## [TASK GOAL]
Take the entries below and print, exactly, the stretch from the line containing "truck in turquoise" through the line containing "swapped | toy", both included.

## [DATA FOR THIS EXERCISE]
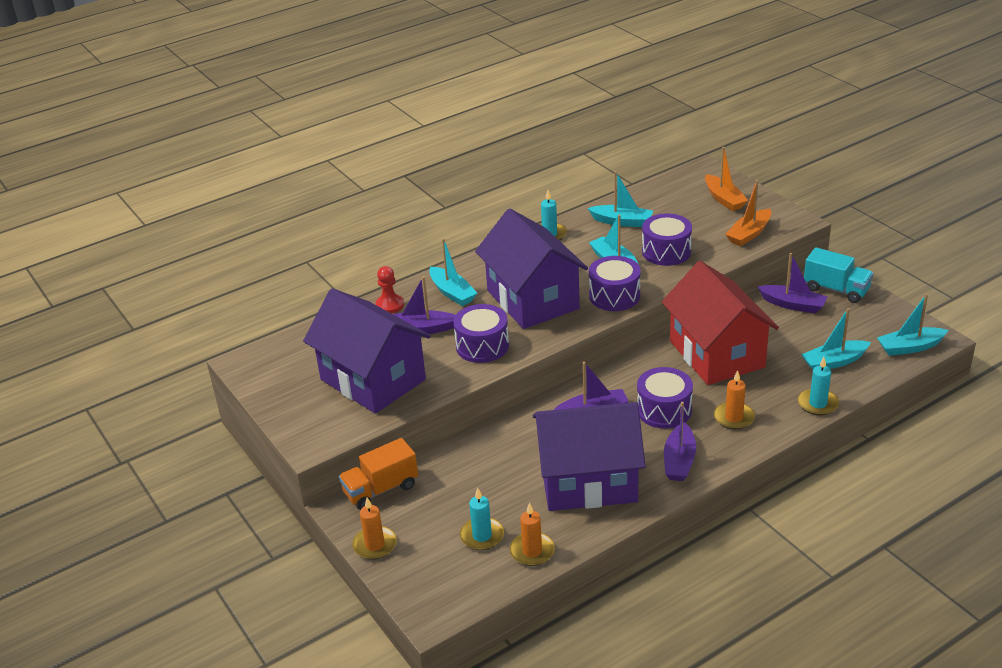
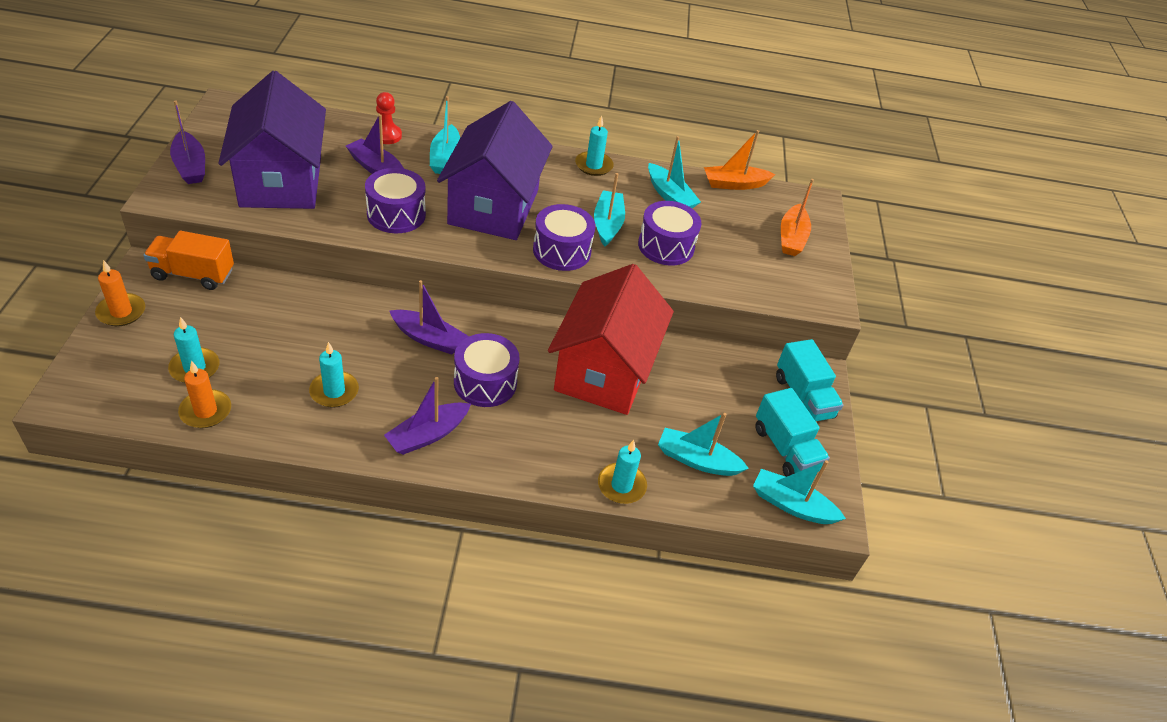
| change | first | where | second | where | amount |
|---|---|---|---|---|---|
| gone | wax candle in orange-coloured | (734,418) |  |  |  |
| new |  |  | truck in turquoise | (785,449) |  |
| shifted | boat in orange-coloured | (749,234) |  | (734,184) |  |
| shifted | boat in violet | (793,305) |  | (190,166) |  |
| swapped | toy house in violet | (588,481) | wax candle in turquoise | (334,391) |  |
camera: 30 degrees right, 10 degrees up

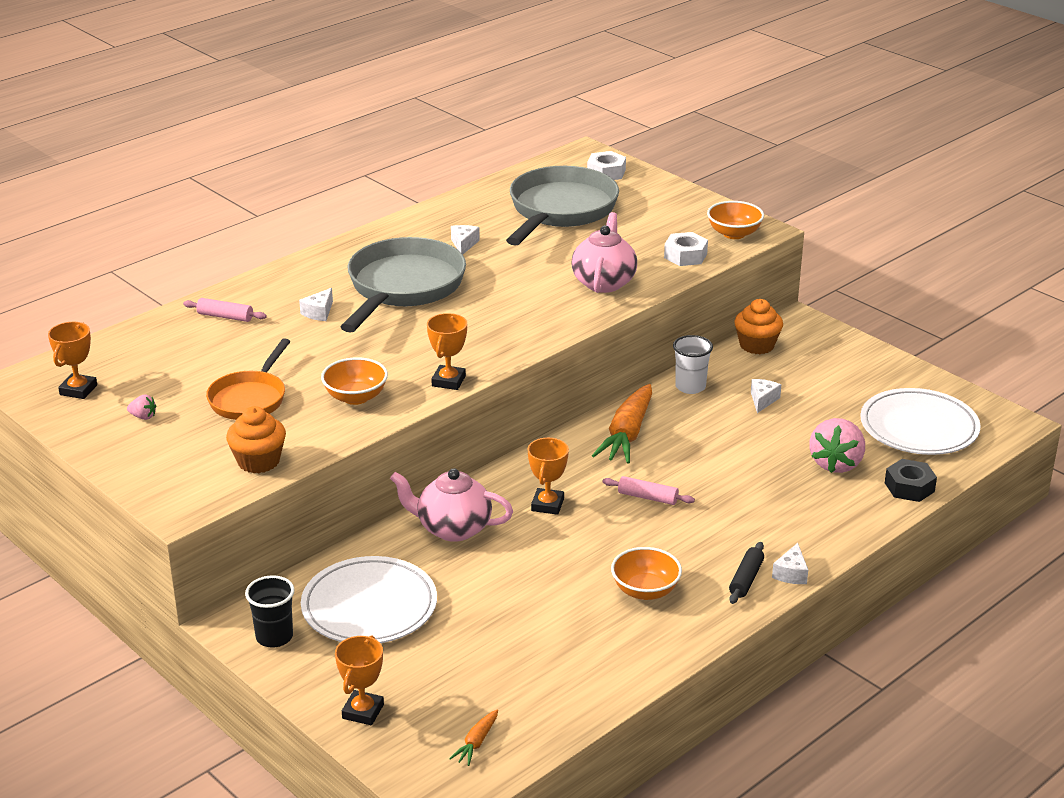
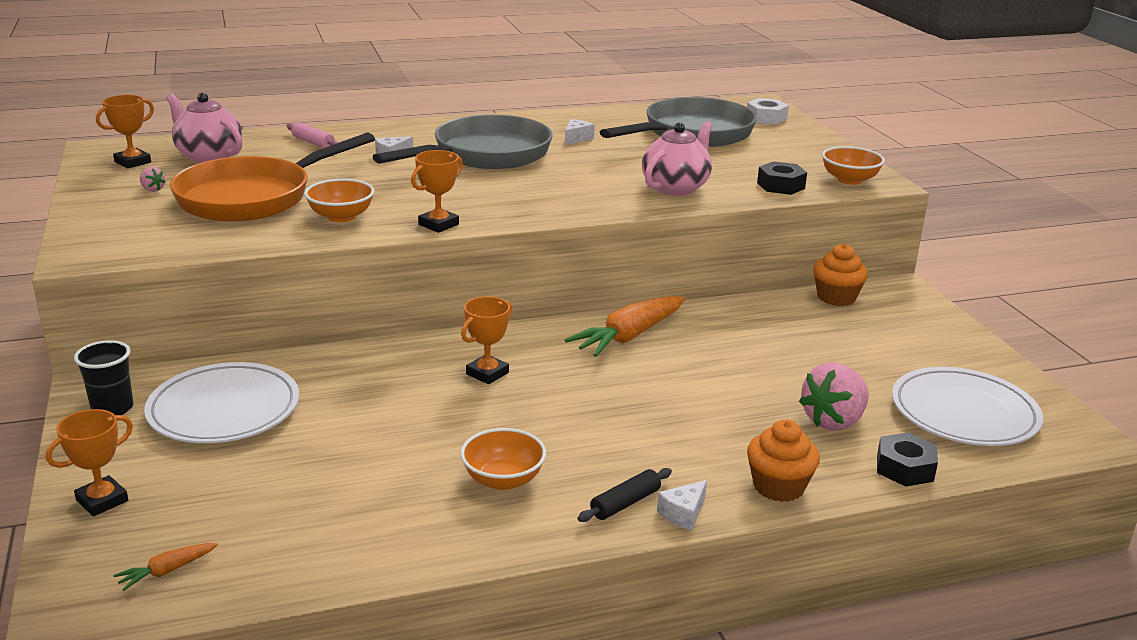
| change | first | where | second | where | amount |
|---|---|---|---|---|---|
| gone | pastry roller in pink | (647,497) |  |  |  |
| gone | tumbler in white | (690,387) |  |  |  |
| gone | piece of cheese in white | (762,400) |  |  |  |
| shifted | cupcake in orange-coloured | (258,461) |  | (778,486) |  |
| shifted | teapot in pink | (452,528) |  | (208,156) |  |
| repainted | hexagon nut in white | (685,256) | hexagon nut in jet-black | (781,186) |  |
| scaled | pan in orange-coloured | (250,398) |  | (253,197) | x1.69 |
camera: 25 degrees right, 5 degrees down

* * *

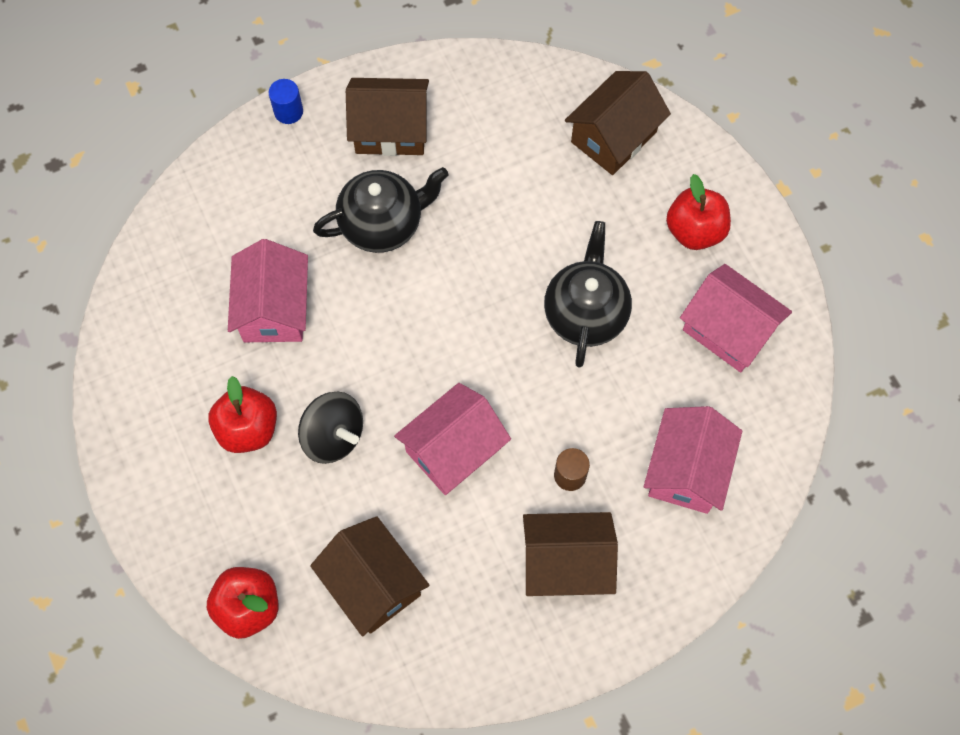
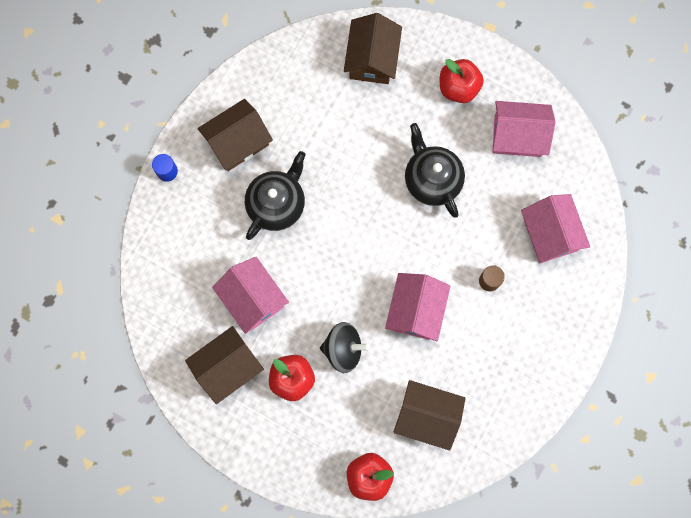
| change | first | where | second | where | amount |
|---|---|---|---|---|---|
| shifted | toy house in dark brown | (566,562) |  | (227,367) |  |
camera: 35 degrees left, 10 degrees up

## [ANSWER TO THIS EXERCISE]
| new |  |  | truck in turquoise | (785,449) |  |
| shifted | boat in orange-coloured | (749,234) |  | (734,184) |  |
| shifted | boat in violet | (793,305) |  | (190,166) |  |
| swapped | toy house in violet | (588,481) | wax candle in turquoise | (334,391) |  |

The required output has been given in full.